§ **Assignment**
Write all entries out exactly, images excluded.

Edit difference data
┌──
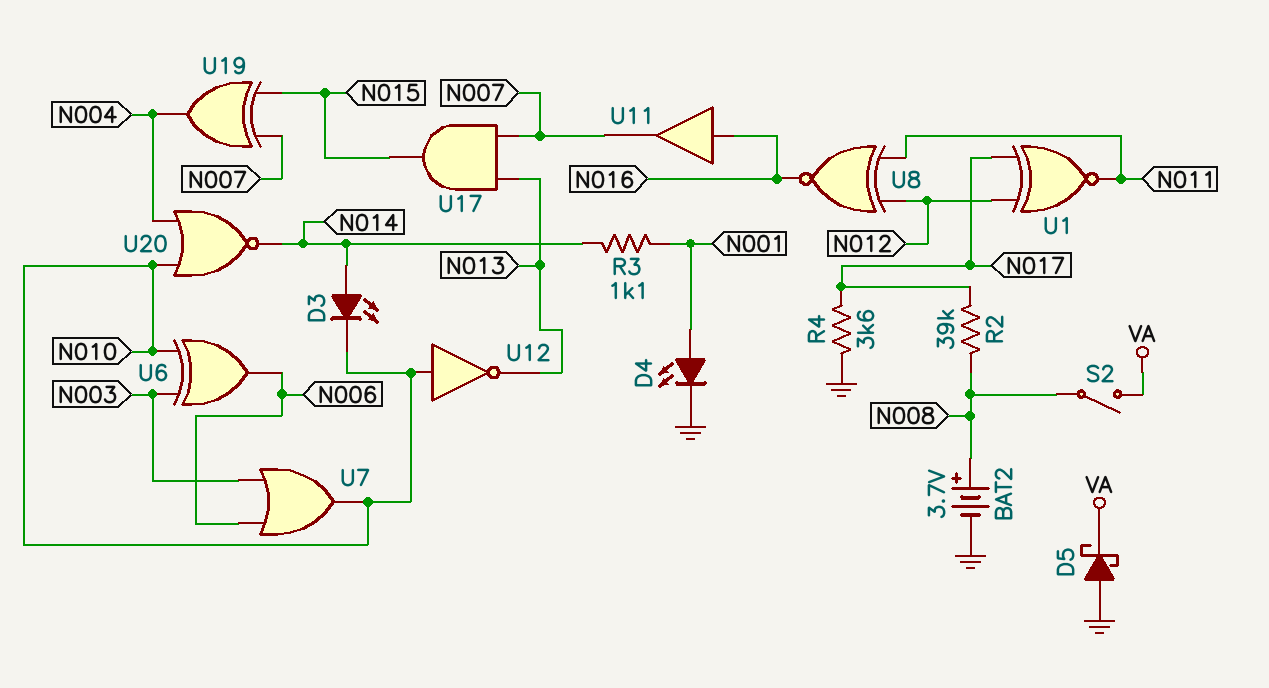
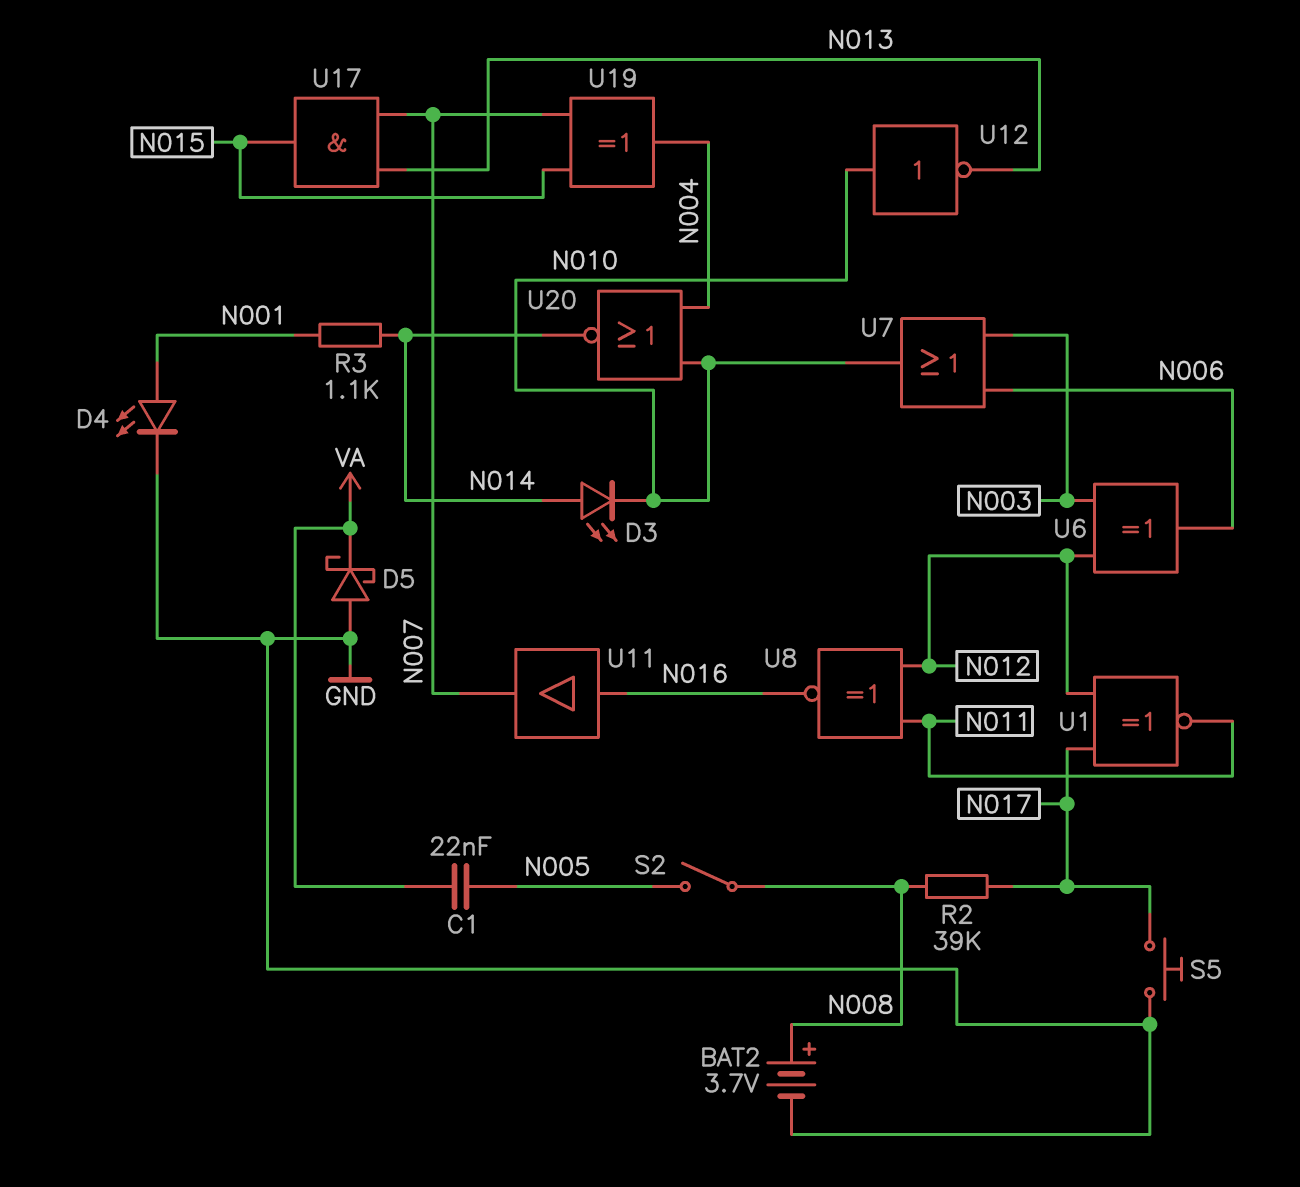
C1: none -> 22nF (N005, VA)
R4: 3.6k (GND, N017) -> none
S2: switch (N008, VA) -> switch (N005, N008)
S5: none -> button (GND, N017)
U6: XOR (in N003, in N010, out N006) -> XOR (in N003, in N012, out N006)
└──
§ **Problem solution**
C1: none -> 22nF (N005, VA)
R4: 3.6k (GND, N017) -> none
S2: switch (N008, VA) -> switch (N005, N008)
S5: none -> button (GND, N017)
U6: XOR (in N003, in N010, out N006) -> XOR (in N003, in N012, out N006)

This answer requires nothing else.